* _WORK TO BE COMPLETED_: If a line in the entries below includes the string "MATRIX", copy it out.

[Version comparison data]
▬▬▬

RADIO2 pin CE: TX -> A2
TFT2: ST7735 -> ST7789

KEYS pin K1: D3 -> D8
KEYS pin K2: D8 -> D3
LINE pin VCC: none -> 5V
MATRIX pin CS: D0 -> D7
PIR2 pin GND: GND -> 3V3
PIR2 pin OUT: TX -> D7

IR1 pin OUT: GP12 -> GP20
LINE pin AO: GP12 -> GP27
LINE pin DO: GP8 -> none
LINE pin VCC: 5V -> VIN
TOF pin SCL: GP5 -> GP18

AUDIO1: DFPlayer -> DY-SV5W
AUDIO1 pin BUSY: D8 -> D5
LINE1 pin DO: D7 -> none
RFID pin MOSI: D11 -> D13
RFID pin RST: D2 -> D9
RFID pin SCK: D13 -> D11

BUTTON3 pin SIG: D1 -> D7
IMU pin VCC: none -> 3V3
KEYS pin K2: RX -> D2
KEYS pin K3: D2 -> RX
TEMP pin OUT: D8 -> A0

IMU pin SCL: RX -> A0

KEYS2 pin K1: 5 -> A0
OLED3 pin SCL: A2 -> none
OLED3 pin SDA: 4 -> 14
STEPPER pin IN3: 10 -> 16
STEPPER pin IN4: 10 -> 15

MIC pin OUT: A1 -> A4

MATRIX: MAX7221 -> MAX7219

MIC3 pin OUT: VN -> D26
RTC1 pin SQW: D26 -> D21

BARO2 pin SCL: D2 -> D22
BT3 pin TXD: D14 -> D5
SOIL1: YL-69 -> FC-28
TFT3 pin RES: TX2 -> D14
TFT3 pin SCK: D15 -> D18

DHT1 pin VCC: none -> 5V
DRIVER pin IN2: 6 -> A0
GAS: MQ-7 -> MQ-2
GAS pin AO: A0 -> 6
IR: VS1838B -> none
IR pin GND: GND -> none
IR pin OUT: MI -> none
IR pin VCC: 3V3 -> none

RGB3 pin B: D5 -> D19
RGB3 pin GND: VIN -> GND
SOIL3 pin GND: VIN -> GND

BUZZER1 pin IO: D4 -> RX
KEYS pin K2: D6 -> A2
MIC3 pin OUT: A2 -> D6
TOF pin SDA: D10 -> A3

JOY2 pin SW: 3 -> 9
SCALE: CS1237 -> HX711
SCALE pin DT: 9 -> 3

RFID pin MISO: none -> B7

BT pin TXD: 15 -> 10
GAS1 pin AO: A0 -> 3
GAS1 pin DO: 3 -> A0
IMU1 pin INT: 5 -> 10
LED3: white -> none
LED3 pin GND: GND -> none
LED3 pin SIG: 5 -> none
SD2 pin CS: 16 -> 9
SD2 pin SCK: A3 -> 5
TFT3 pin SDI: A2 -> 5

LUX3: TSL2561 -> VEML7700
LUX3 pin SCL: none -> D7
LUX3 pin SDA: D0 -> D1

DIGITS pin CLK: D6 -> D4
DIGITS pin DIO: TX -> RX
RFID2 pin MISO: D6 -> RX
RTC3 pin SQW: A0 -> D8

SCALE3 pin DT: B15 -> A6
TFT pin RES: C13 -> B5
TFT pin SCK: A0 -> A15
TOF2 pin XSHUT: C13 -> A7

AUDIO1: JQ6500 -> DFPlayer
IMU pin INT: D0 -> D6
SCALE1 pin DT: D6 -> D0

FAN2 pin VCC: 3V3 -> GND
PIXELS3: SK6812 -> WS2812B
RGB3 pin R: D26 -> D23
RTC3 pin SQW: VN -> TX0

▬▬▬

* _PROBLEM SOLUTION_:
MATRIX pin CS: D0 -> D7
MATRIX: MAX7221 -> MAX7219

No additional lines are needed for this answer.